Dataset excerpt:
○ ○ ○ ○ ○

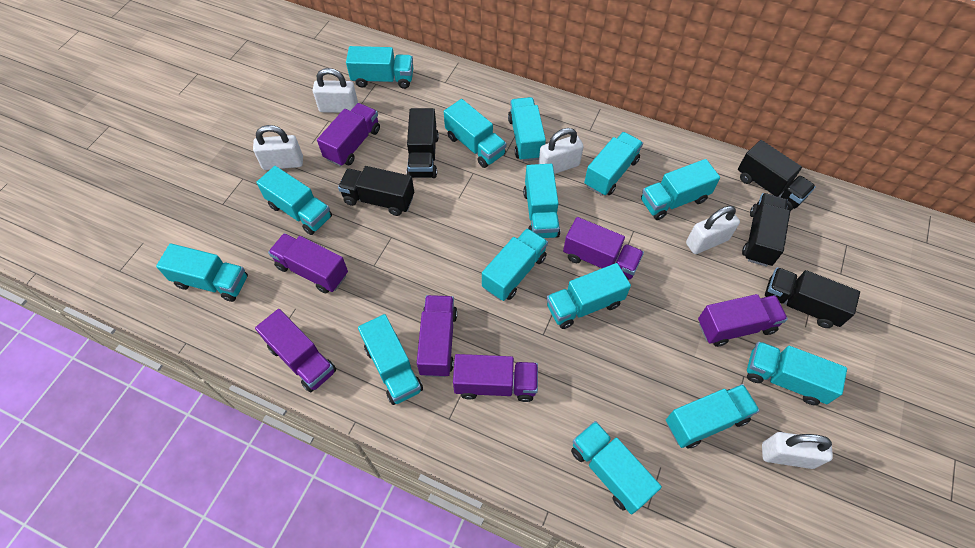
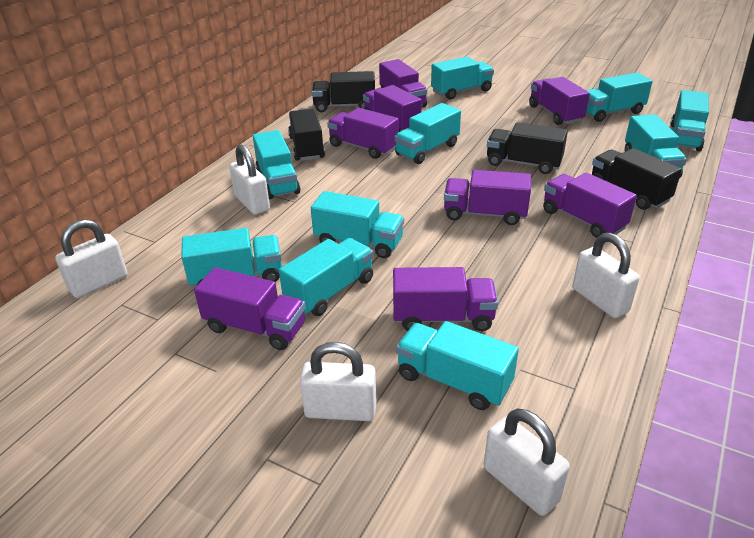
black truck: 5 -> 4
purple truck: 7 -> 8
turquoise truck: 14 -> 10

○ ○ ○ ○ ○

What is expected: A faithful copy of all the lines above is needed, with the pictures omitted.

Completed exercise:
black truck: 5 -> 4
purple truck: 7 -> 8
turquoise truck: 14 -> 10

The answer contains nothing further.